»»
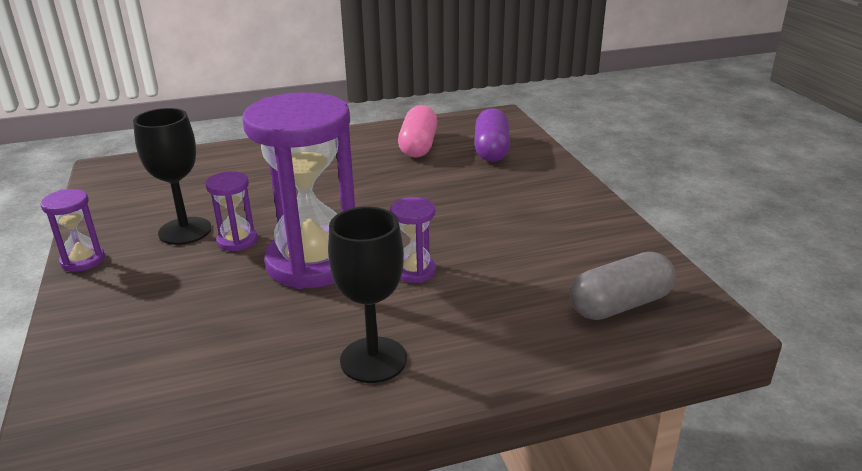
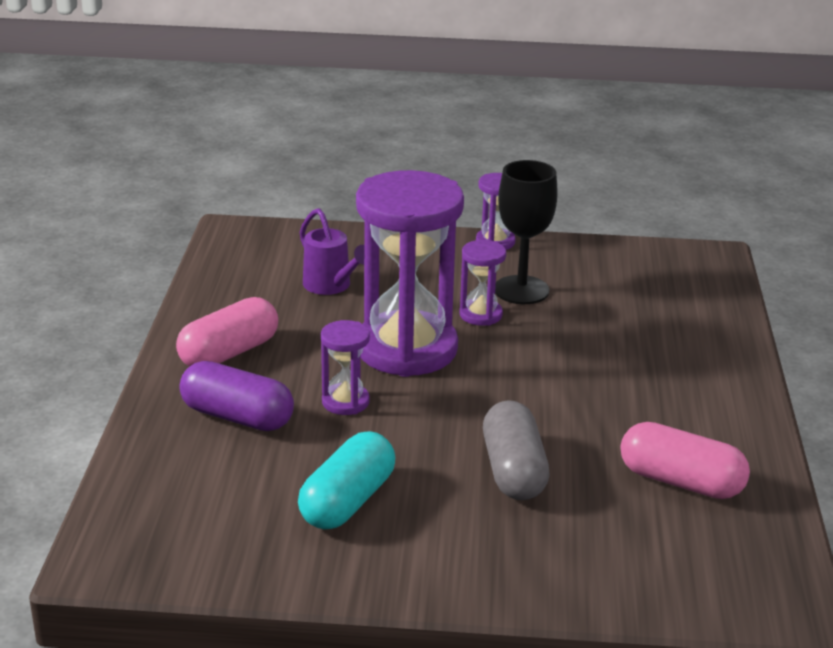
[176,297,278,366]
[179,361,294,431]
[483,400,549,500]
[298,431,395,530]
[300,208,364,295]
««
»»
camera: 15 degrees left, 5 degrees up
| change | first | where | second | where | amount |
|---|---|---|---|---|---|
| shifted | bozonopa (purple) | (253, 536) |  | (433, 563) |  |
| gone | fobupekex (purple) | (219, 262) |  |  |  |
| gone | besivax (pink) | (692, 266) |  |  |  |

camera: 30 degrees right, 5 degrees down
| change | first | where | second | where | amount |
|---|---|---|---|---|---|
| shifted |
««
»»
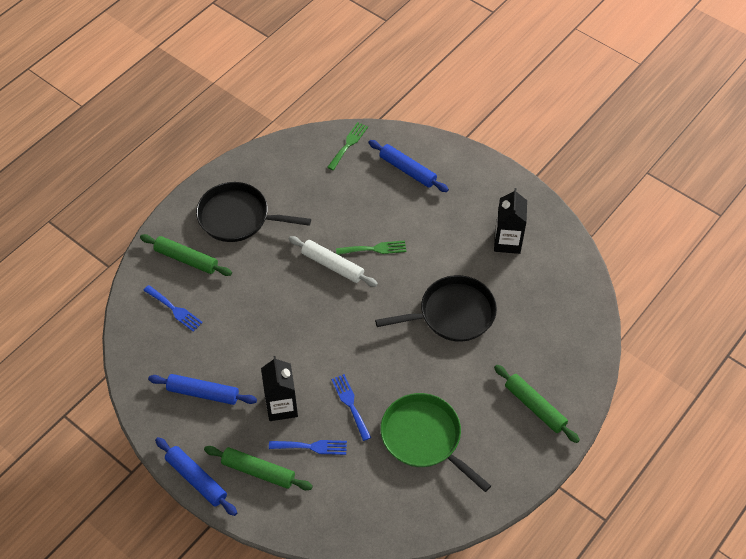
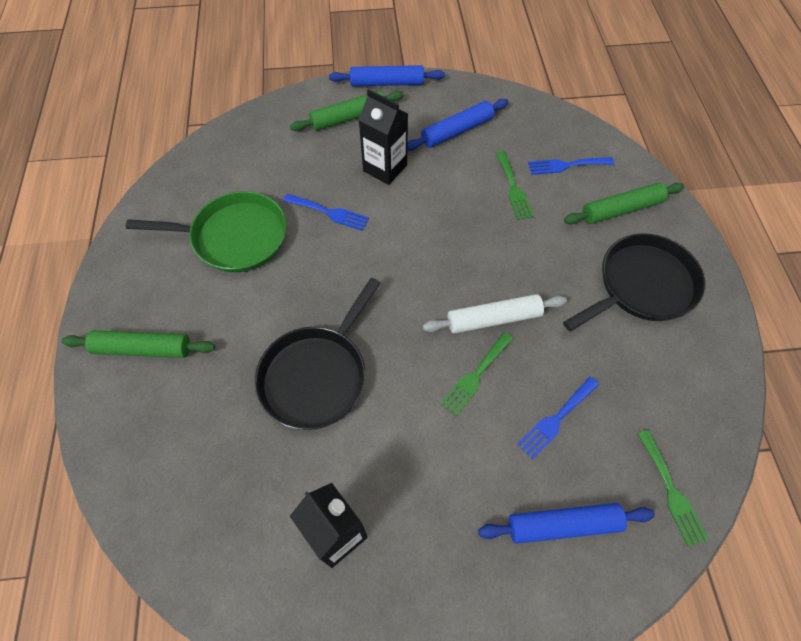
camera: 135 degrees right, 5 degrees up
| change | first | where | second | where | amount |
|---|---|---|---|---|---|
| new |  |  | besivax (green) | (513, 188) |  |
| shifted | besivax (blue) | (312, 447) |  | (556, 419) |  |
««
In the records above, how many lines include "purple"? Give that number and nothing more.

2